#### Information shown
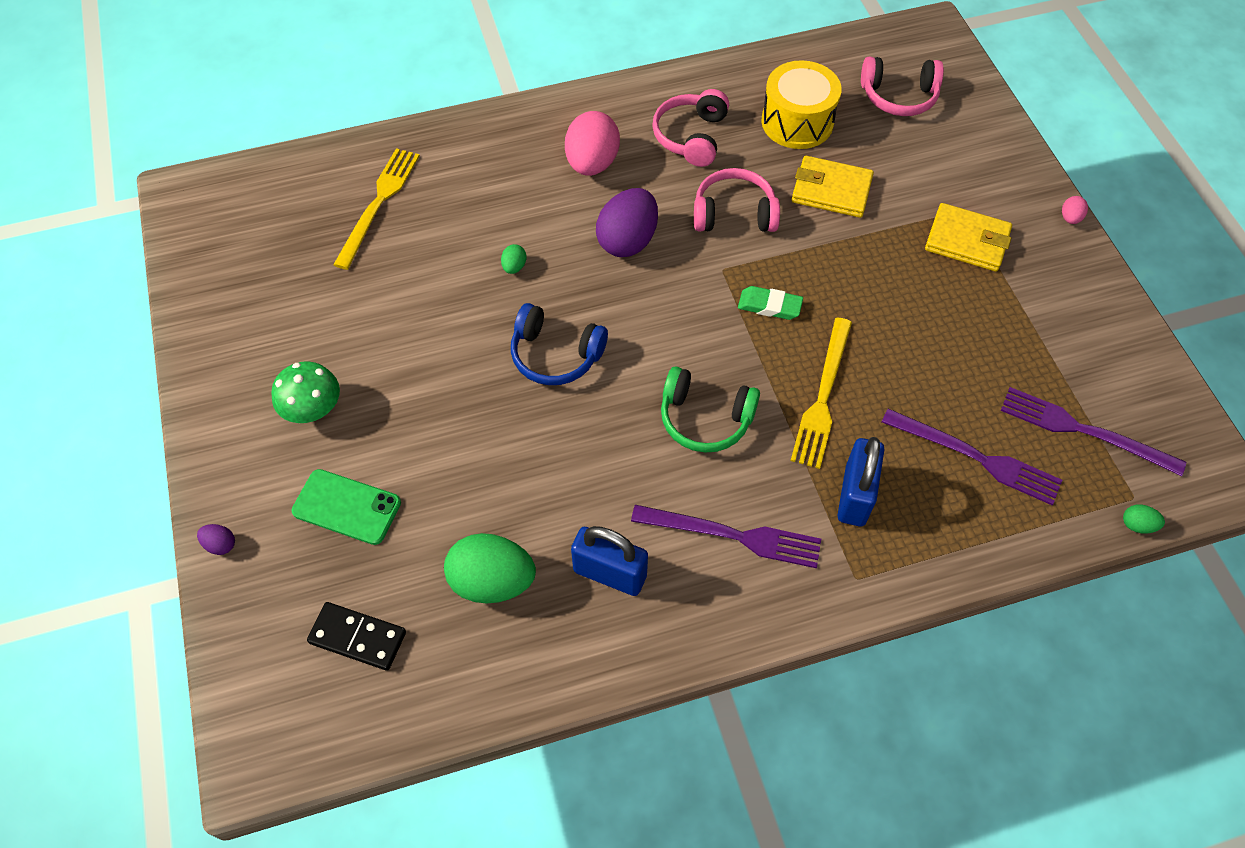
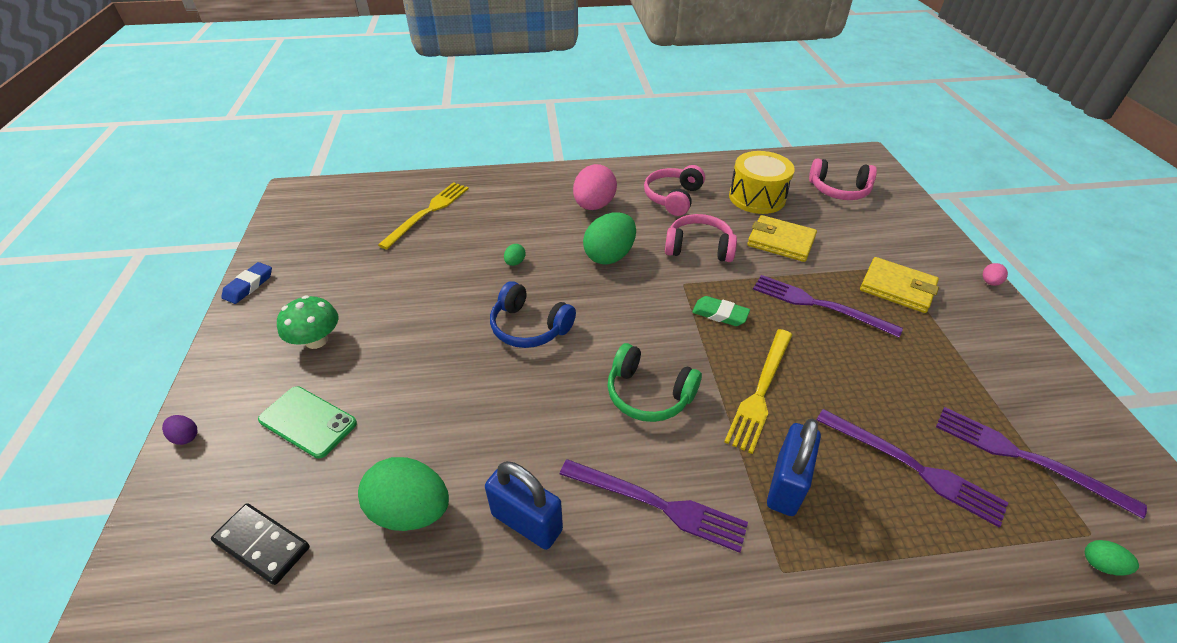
camera: 10 degrees right, 15 degrees down
(195, 347) = (249, 286): none -> blue eraser
(627, 241) = (609, 256): purple egg -> green egg
(879, 277) = (818, 305): none -> purple fork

#### Aim of the exercise
What you write should match, character for character, the lines from the one with "(627, 241) = (609, 256): purple" to the end of the data, both included.

#### Task result
(627, 241) = (609, 256): purple egg -> green egg
(879, 277) = (818, 305): none -> purple fork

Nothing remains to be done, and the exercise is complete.